Write down, unchanged, the entries from the first line through the line holding "STEPPER2 pin IN2: A3 -> D7". Include no other line.

Top of Data for this task

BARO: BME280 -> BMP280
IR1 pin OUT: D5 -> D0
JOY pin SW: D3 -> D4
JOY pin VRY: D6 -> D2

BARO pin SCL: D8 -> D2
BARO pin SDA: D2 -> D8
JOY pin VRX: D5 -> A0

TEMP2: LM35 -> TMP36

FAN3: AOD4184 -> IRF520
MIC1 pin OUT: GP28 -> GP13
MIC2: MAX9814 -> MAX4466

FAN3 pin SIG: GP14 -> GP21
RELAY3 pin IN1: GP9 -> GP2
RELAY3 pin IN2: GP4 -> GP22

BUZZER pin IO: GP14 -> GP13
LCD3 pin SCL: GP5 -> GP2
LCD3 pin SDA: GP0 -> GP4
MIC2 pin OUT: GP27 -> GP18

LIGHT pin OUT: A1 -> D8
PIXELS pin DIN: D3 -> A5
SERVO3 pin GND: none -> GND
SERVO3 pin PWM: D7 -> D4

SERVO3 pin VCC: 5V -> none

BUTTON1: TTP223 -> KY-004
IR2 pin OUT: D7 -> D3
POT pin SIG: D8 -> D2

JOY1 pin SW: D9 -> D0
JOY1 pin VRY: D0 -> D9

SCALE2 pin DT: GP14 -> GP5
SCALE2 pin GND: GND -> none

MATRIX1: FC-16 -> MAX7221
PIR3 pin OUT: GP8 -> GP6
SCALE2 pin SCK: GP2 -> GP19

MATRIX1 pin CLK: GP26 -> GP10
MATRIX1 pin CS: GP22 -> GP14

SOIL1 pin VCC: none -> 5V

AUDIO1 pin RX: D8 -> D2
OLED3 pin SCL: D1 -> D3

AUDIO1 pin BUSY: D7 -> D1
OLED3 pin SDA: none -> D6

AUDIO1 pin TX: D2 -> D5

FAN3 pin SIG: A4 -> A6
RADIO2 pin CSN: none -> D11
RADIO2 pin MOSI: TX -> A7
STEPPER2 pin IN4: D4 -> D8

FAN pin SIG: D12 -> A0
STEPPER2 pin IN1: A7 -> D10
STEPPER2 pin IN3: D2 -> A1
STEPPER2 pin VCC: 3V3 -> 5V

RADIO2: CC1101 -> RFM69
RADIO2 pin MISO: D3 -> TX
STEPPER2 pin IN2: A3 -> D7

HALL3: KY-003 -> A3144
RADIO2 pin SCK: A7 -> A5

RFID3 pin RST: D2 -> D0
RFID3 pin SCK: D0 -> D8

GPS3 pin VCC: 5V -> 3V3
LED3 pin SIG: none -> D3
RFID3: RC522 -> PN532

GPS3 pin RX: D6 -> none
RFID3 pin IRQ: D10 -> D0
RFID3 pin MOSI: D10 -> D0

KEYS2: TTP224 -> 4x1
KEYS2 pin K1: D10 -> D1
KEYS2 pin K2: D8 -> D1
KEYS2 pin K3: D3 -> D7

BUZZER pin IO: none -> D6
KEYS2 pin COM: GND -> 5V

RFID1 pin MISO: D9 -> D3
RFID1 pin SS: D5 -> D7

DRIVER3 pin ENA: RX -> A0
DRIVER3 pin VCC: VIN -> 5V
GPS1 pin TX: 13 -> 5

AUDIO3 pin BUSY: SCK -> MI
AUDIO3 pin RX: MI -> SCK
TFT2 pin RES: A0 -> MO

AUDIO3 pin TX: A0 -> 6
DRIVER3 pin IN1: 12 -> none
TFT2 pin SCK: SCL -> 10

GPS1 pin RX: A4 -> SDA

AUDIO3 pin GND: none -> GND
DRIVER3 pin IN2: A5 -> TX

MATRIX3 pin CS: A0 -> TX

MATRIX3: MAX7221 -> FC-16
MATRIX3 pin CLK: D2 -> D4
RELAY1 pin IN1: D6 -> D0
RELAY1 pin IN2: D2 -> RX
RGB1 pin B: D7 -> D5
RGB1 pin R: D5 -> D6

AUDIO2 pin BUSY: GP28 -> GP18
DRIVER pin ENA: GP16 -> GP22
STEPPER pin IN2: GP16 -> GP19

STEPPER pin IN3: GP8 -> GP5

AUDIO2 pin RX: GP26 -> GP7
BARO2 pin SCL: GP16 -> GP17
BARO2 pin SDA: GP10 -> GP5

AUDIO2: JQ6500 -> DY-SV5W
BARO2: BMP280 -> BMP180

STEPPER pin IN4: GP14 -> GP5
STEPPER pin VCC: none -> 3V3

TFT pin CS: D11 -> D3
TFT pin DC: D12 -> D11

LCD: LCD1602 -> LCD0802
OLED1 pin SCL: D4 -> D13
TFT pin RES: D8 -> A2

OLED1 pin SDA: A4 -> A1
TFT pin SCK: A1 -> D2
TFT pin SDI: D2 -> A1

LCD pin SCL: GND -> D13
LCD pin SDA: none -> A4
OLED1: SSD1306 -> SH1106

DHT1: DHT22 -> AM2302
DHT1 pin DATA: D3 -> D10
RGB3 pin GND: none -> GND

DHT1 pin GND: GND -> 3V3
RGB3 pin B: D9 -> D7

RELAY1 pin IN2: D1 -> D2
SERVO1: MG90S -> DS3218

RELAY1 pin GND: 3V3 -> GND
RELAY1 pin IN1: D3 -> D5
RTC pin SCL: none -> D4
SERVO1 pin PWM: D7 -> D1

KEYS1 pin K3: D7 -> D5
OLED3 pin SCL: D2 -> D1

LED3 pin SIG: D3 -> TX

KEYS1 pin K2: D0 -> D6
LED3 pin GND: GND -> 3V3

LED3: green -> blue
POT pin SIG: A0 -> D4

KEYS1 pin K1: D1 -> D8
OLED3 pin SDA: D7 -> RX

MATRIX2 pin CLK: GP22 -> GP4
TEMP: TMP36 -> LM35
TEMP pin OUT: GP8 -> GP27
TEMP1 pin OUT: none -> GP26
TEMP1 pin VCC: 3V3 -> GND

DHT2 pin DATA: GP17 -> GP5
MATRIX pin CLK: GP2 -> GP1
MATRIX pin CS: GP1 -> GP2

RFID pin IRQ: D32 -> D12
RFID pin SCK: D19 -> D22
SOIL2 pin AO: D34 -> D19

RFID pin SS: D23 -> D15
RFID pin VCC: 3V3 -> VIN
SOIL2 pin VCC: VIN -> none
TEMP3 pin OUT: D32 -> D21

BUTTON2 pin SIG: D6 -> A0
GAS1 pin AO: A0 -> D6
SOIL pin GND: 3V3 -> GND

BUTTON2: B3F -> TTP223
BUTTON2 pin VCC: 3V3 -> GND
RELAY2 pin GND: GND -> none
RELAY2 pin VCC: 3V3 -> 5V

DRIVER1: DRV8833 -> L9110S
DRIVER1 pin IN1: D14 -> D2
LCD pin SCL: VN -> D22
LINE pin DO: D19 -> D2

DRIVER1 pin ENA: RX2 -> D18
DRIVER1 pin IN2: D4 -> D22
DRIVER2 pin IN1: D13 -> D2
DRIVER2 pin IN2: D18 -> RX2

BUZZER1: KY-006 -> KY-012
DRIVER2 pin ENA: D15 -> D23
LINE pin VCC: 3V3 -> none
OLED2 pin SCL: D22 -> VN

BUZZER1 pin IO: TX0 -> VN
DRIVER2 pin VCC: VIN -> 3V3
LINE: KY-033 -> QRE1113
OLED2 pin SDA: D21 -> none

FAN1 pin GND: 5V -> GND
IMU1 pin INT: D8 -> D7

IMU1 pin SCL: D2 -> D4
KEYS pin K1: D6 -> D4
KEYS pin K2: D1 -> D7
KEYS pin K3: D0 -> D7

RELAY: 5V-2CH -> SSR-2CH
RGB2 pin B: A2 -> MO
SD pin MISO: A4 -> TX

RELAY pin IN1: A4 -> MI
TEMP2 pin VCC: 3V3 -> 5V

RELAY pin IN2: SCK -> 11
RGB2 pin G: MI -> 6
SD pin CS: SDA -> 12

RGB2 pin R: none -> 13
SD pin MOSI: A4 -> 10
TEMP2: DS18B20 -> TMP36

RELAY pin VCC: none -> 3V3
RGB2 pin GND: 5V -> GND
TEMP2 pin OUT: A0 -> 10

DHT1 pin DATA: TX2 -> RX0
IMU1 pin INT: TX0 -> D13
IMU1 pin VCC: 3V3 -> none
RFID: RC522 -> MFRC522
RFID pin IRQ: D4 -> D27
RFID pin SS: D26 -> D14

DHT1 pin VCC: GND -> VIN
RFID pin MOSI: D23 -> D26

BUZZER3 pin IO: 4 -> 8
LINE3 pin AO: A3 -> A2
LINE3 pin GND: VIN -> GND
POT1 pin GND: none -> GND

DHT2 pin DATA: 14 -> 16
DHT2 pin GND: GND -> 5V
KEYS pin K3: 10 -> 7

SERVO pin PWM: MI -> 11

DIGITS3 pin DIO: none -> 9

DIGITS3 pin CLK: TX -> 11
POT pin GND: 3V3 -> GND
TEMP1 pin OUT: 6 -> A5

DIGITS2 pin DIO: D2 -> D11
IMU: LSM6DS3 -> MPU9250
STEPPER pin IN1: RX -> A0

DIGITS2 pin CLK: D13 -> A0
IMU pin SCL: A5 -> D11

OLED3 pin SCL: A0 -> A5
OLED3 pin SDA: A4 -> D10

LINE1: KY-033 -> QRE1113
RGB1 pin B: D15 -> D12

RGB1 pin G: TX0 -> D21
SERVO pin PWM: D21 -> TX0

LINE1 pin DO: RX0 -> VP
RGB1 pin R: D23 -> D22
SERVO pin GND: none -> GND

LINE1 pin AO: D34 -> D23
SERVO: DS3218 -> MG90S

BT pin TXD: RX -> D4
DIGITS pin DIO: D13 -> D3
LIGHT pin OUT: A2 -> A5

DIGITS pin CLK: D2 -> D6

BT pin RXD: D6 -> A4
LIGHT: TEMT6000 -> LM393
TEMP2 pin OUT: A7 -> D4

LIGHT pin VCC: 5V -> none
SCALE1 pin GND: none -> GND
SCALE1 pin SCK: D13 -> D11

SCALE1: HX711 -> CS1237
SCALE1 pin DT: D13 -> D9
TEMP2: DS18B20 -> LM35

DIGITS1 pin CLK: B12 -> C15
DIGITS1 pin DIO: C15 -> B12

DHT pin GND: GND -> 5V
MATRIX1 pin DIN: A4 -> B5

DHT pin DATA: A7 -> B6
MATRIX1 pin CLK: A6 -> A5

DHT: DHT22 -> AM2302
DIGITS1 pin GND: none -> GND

Bottom of Data for this task

▸ **Problem solution**:
BARO: BME280 -> BMP280
IR1 pin OUT: D5 -> D0
JOY pin SW: D3 -> D4
JOY pin VRY: D6 -> D2

BARO pin SCL: D8 -> D2
BARO pin SDA: D2 -> D8
JOY pin VRX: D5 -> A0

TEMP2: LM35 -> TMP36

FAN3: AOD4184 -> IRF520
MIC1 pin OUT: GP28 -> GP13
MIC2: MAX9814 -> MAX4466

FAN3 pin SIG: GP14 -> GP21
RELAY3 pin IN1: GP9 -> GP2
RELAY3 pin IN2: GP4 -> GP22

BUZZER pin IO: GP14 -> GP13
LCD3 pin SCL: GP5 -> GP2
LCD3 pin SDA: GP0 -> GP4
MIC2 pin OUT: GP27 -> GP18

LIGHT pin OUT: A1 -> D8
PIXELS pin DIN: D3 -> A5
SERVO3 pin GND: none -> GND
SERVO3 pin PWM: D7 -> D4

SERVO3 pin VCC: 5V -> none

BUTTON1: TTP223 -> KY-004
IR2 pin OUT: D7 -> D3
POT pin SIG: D8 -> D2

JOY1 pin SW: D9 -> D0
JOY1 pin VRY: D0 -> D9

SCALE2 pin DT: GP14 -> GP5
SCALE2 pin GND: GND -> none

MATRIX1: FC-16 -> MAX7221
PIR3 pin OUT: GP8 -> GP6
SCALE2 pin SCK: GP2 -> GP19

MATRIX1 pin CLK: GP26 -> GP10
MATRIX1 pin CS: GP22 -> GP14

SOIL1 pin VCC: none -> 5V

AUDIO1 pin RX: D8 -> D2
OLED3 pin SCL: D1 -> D3

AUDIO1 pin BUSY: D7 -> D1
OLED3 pin SDA: none -> D6

AUDIO1 pin TX: D2 -> D5

FAN3 pin SIG: A4 -> A6
RADIO2 pin CSN: none -> D11
RADIO2 pin MOSI: TX -> A7
STEPPER2 pin IN4: D4 -> D8

FAN pin SIG: D12 -> A0
STEPPER2 pin IN1: A7 -> D10
STEPPER2 pin IN3: D2 -> A1
STEPPER2 pin VCC: 3V3 -> 5V

RADIO2: CC1101 -> RFM69
RADIO2 pin MISO: D3 -> TX
STEPPER2 pin IN2: A3 -> D7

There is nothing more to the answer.